• _Problem requirements_:
Give the lines again exactly as they appear below, from the line with "brown key: 4 -> 3" to the line with "blue tape: 10 -> 11", both included, and only those lines. Leave every picture out.

---------- Dataset records

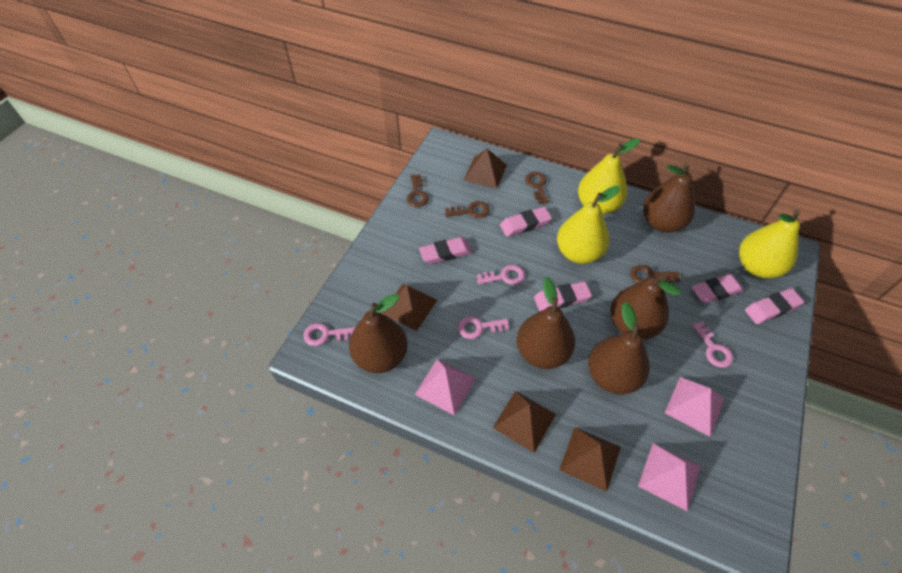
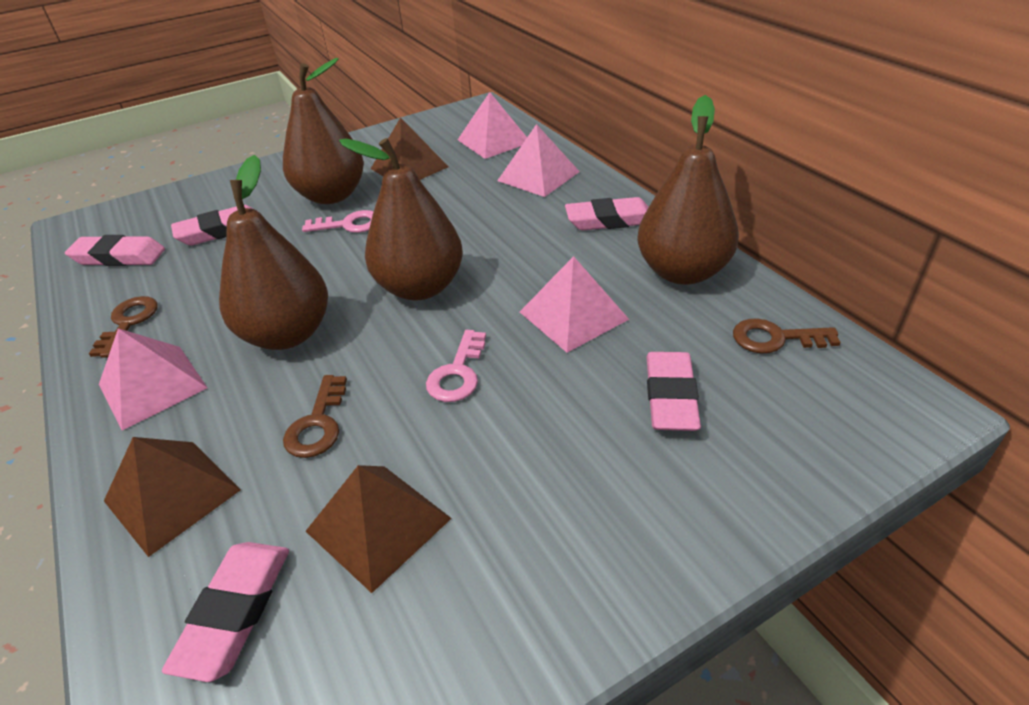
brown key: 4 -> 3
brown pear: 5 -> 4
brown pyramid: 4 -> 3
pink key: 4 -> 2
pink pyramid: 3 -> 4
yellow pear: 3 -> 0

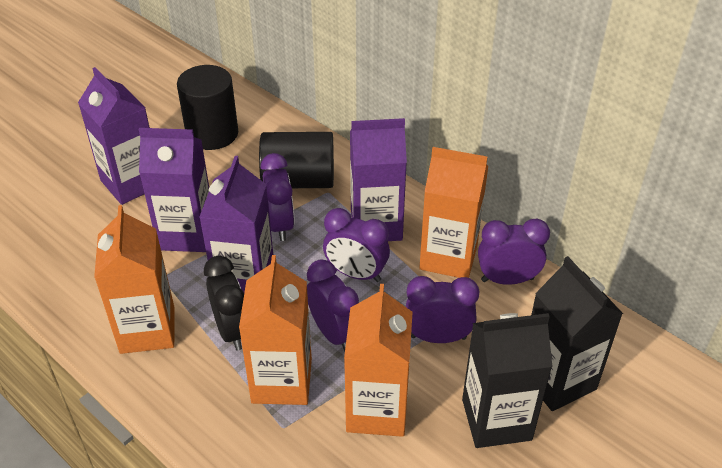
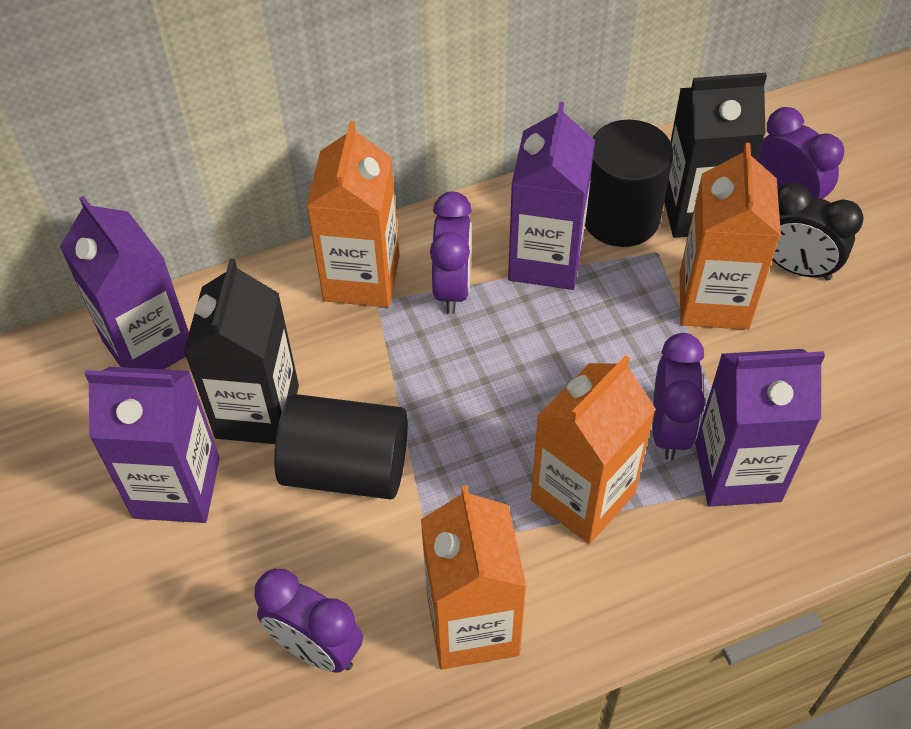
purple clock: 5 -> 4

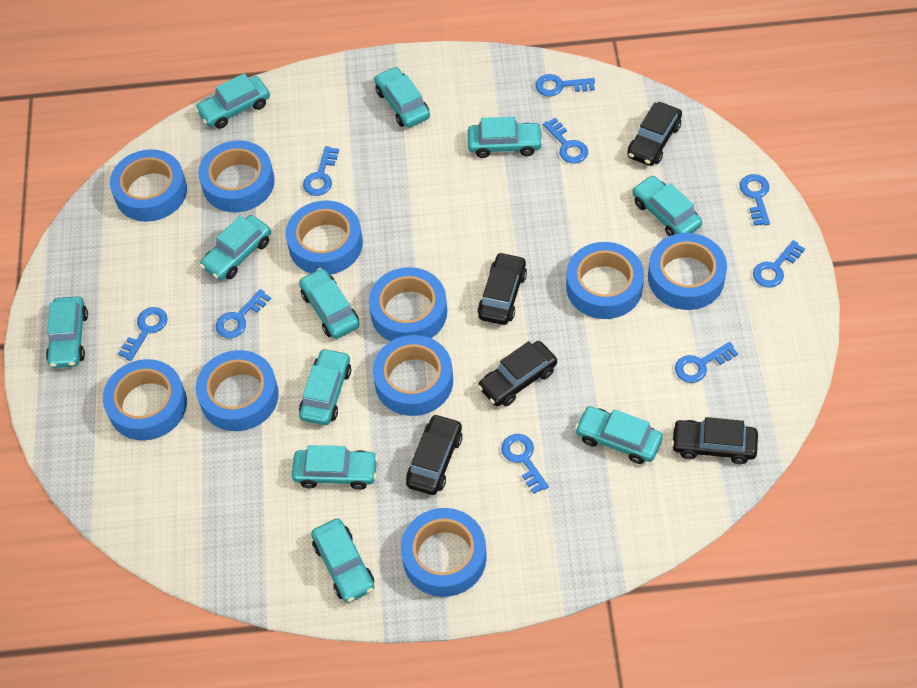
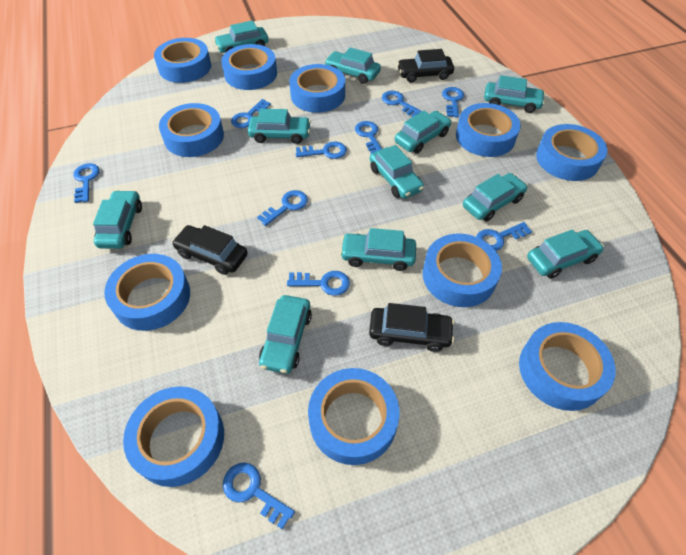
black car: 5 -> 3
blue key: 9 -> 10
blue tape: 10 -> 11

--------------------
---------- Dataset records

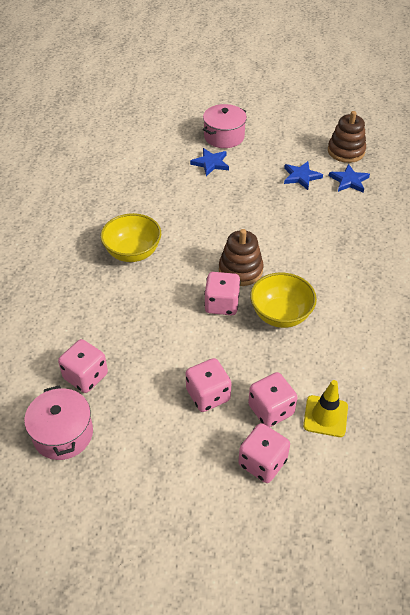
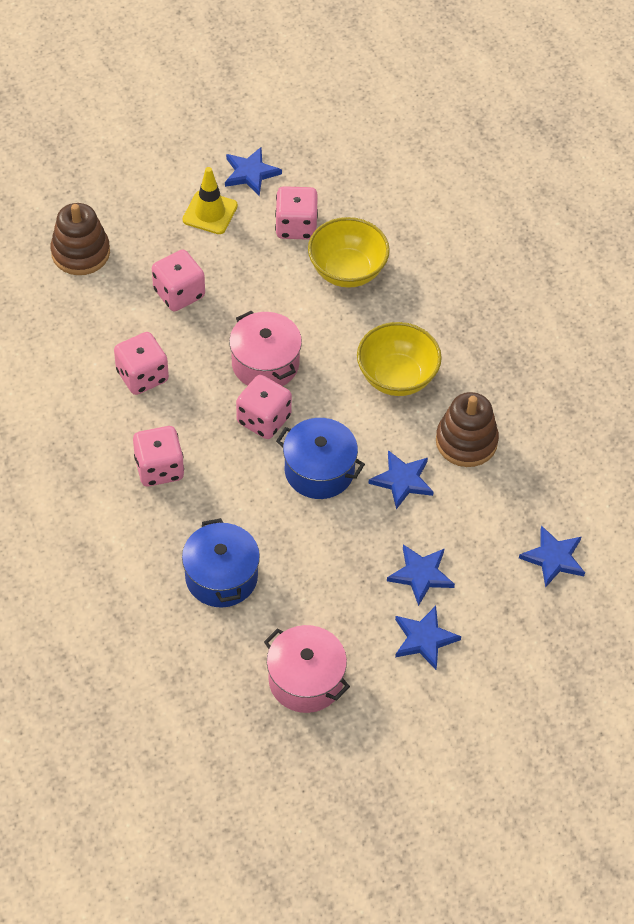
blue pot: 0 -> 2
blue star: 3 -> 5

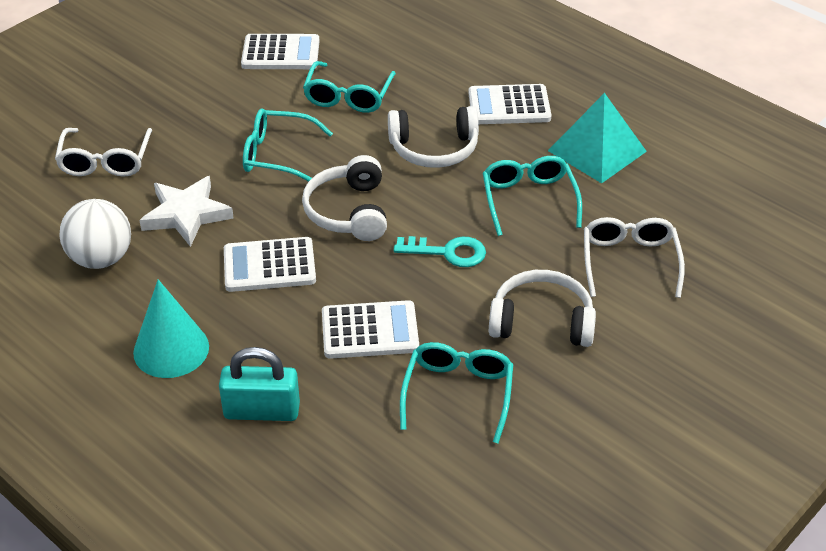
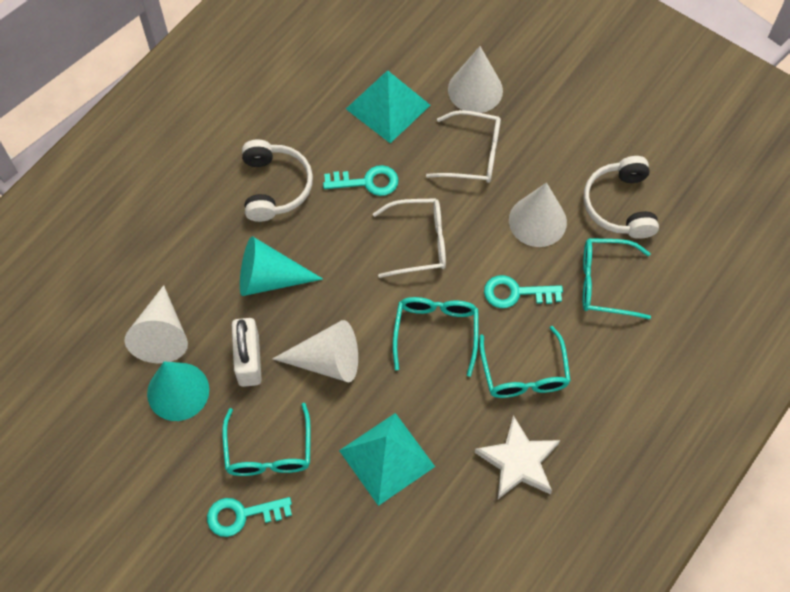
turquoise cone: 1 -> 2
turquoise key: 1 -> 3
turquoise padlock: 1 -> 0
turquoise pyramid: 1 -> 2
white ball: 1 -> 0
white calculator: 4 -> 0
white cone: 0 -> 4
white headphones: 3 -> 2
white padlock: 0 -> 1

--------------------

• _Written solution_:
brown key: 4 -> 3
brown pear: 5 -> 4
brown pyramid: 4 -> 3
pink key: 4 -> 2
pink pyramid: 3 -> 4
yellow pear: 3 -> 0

purple clock: 5 -> 4

black car: 5 -> 3
blue key: 9 -> 10
blue tape: 10 -> 11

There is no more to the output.